Task data:
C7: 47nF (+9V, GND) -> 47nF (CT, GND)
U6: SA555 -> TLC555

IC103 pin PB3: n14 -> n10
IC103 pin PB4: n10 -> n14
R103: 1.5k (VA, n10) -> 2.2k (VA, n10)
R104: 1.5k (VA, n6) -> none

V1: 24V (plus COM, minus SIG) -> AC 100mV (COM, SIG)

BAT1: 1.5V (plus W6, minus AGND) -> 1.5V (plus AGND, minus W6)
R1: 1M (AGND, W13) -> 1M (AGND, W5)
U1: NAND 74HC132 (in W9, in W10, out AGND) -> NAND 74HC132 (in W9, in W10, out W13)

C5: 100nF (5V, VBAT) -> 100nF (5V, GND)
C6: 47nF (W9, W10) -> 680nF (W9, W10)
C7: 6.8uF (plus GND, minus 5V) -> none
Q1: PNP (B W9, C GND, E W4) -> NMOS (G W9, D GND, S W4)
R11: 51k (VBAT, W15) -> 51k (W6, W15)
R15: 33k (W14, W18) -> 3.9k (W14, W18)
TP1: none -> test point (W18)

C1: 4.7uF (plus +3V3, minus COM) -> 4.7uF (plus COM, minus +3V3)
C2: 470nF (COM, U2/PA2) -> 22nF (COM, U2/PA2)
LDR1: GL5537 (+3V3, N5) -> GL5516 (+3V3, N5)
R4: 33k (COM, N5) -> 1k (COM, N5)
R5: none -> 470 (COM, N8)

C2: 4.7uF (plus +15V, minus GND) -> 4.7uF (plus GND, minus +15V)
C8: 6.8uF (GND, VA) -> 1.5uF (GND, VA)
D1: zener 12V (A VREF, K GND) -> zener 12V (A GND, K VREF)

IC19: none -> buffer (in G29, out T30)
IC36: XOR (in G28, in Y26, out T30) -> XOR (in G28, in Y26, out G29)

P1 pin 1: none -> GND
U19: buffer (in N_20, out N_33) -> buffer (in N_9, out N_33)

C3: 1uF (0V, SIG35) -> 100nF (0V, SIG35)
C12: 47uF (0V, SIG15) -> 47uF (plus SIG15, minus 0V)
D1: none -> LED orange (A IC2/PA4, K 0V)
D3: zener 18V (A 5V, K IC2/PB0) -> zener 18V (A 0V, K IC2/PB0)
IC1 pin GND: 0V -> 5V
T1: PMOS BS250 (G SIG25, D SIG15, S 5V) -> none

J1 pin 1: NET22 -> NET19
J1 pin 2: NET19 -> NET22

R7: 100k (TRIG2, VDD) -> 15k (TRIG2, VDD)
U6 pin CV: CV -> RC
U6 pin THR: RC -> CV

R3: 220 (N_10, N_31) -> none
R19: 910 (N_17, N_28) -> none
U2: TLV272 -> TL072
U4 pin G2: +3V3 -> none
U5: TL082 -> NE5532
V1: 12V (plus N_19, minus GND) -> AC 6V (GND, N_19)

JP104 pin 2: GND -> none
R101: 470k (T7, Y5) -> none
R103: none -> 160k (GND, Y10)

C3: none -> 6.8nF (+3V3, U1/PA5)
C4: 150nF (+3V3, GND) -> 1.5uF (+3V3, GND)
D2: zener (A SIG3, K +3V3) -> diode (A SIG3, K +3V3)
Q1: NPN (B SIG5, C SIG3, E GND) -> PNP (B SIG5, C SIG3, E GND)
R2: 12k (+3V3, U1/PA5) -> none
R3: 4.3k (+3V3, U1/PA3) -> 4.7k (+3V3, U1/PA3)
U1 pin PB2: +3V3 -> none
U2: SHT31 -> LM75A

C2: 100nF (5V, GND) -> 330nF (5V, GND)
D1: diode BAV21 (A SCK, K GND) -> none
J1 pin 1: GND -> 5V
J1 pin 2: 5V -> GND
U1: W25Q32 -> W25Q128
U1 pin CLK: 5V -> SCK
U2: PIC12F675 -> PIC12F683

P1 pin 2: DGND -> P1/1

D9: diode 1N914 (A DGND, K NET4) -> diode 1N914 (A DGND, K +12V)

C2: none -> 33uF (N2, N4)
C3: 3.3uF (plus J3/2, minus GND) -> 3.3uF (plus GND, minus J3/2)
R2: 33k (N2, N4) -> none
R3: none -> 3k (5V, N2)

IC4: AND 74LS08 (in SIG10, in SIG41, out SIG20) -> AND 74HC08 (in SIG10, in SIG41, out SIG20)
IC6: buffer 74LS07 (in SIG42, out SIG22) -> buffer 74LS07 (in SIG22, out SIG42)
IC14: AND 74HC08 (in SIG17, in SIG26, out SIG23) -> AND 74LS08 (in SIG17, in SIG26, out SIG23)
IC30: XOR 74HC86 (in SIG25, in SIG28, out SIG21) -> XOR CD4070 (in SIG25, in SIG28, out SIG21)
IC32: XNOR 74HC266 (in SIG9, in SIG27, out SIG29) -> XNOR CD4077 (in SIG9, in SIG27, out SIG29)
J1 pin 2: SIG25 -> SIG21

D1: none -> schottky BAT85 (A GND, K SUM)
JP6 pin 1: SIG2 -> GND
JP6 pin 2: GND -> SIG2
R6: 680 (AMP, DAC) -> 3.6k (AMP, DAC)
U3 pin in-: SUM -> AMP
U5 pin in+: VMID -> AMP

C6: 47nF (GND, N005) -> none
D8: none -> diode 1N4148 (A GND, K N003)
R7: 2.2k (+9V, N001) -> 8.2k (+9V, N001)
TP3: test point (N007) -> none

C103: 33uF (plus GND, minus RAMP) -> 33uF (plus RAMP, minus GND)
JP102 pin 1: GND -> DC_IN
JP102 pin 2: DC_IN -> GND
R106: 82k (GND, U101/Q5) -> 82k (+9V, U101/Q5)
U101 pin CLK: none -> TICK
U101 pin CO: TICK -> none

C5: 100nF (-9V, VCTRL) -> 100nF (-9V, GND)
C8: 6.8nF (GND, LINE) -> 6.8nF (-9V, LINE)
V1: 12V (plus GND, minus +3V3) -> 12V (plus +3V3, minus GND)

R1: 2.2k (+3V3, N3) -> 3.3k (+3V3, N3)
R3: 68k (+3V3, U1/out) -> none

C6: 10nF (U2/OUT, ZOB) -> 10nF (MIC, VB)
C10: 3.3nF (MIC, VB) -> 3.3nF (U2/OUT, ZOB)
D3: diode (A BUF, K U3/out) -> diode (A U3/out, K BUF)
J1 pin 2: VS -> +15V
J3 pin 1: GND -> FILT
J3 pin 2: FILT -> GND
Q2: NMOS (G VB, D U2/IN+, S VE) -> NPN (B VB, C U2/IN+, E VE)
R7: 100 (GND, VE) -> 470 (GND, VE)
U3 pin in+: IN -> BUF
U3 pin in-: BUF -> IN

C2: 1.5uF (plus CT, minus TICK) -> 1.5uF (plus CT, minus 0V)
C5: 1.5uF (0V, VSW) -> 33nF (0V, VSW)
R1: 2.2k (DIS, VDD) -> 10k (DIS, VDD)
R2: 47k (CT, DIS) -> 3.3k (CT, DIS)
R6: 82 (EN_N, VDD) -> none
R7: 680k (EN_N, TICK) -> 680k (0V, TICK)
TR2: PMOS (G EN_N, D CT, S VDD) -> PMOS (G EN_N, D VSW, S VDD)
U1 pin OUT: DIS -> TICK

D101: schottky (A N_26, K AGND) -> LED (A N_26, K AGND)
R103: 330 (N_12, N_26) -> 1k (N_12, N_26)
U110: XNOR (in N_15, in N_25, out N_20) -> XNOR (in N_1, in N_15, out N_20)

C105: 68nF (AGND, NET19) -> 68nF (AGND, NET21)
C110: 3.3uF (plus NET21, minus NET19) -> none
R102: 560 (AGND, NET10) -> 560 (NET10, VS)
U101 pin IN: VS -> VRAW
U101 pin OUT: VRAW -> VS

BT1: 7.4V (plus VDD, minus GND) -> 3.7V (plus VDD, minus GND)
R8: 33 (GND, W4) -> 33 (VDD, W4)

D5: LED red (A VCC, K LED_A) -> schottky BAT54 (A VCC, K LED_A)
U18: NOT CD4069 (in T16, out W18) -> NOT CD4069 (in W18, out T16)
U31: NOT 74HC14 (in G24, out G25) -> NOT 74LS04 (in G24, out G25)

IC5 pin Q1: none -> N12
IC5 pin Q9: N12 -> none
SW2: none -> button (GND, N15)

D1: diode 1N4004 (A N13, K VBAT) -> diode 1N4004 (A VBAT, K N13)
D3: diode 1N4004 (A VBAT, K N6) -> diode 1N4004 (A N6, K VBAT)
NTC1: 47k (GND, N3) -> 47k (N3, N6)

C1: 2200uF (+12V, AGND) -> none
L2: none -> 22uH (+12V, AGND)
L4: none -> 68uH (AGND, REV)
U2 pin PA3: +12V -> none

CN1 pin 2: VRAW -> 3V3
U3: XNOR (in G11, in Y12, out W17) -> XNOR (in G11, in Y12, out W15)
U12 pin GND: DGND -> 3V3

Instructions for the task: Using the records above, set down exactly the lines from the one with "U2: PIC12F675 -> PIC12F683" through the one with "R103: 330 (N_12, N_26) -> 1k (N_12, N_26)", inclusive, and nothing more.

Written solution:
U2: PIC12F675 -> PIC12F683

P1 pin 2: DGND -> P1/1

D9: diode 1N914 (A DGND, K NET4) -> diode 1N914 (A DGND, K +12V)

C2: none -> 33uF (N2, N4)
C3: 3.3uF (plus J3/2, minus GND) -> 3.3uF (plus GND, minus J3/2)
R2: 33k (N2, N4) -> none
R3: none -> 3k (5V, N2)

IC4: AND 74LS08 (in SIG10, in SIG41, out SIG20) -> AND 74HC08 (in SIG10, in SIG41, out SIG20)
IC6: buffer 74LS07 (in SIG42, out SIG22) -> buffer 74LS07 (in SIG22, out SIG42)
IC14: AND 74HC08 (in SIG17, in SIG26, out SIG23) -> AND 74LS08 (in SIG17, in SIG26, out SIG23)
IC30: XOR 74HC86 (in SIG25, in SIG28, out SIG21) -> XOR CD4070 (in SIG25, in SIG28, out SIG21)
IC32: XNOR 74HC266 (in SIG9, in SIG27, out SIG29) -> XNOR CD4077 (in SIG9, in SIG27, out SIG29)
J1 pin 2: SIG25 -> SIG21

D1: none -> schottky BAT85 (A GND, K SUM)
JP6 pin 1: SIG2 -> GND
JP6 pin 2: GND -> SIG2
R6: 680 (AMP, DAC) -> 3.6k (AMP, DAC)
U3 pin in-: SUM -> AMP
U5 pin in+: VMID -> AMP

C6: 47nF (GND, N005) -> none
D8: none -> diode 1N4148 (A GND, K N003)
R7: 2.2k (+9V, N001) -> 8.2k (+9V, N001)
TP3: test point (N007) -> none

C103: 33uF (plus GND, minus RAMP) -> 33uF (plus RAMP, minus GND)
JP102 pin 1: GND -> DC_IN
JP102 pin 2: DC_IN -> GND
R106: 82k (GND, U101/Q5) -> 82k (+9V, U101/Q5)
U101 pin CLK: none -> TICK
U101 pin CO: TICK -> none

C5: 100nF (-9V, VCTRL) -> 100nF (-9V, GND)
C8: 6.8nF (GND, LINE) -> 6.8nF (-9V, LINE)
V1: 12V (plus GND, minus +3V3) -> 12V (plus +3V3, minus GND)

R1: 2.2k (+3V3, N3) -> 3.3k (+3V3, N3)
R3: 68k (+3V3, U1/out) -> none

C6: 10nF (U2/OUT, ZOB) -> 10nF (MIC, VB)
C10: 3.3nF (MIC, VB) -> 3.3nF (U2/OUT, ZOB)
D3: diode (A BUF, K U3/out) -> diode (A U3/out, K BUF)
J1 pin 2: VS -> +15V
J3 pin 1: GND -> FILT
J3 pin 2: FILT -> GND
Q2: NMOS (G VB, D U2/IN+, S VE) -> NPN (B VB, C U2/IN+, E VE)
R7: 100 (GND, VE) -> 470 (GND, VE)
U3 pin in+: IN -> BUF
U3 pin in-: BUF -> IN

C2: 1.5uF (plus CT, minus TICK) -> 1.5uF (plus CT, minus 0V)
C5: 1.5uF (0V, VSW) -> 33nF (0V, VSW)
R1: 2.2k (DIS, VDD) -> 10k (DIS, VDD)
R2: 47k (CT, DIS) -> 3.3k (CT, DIS)
R6: 82 (EN_N, VDD) -> none
R7: 680k (EN_N, TICK) -> 680k (0V, TICK)
TR2: PMOS (G EN_N, D CT, S VDD) -> PMOS (G EN_N, D VSW, S VDD)
U1 pin OUT: DIS -> TICK

D101: schottky (A N_26, K AGND) -> LED (A N_26, K AGND)
R103: 330 (N_12, N_26) -> 1k (N_12, N_26)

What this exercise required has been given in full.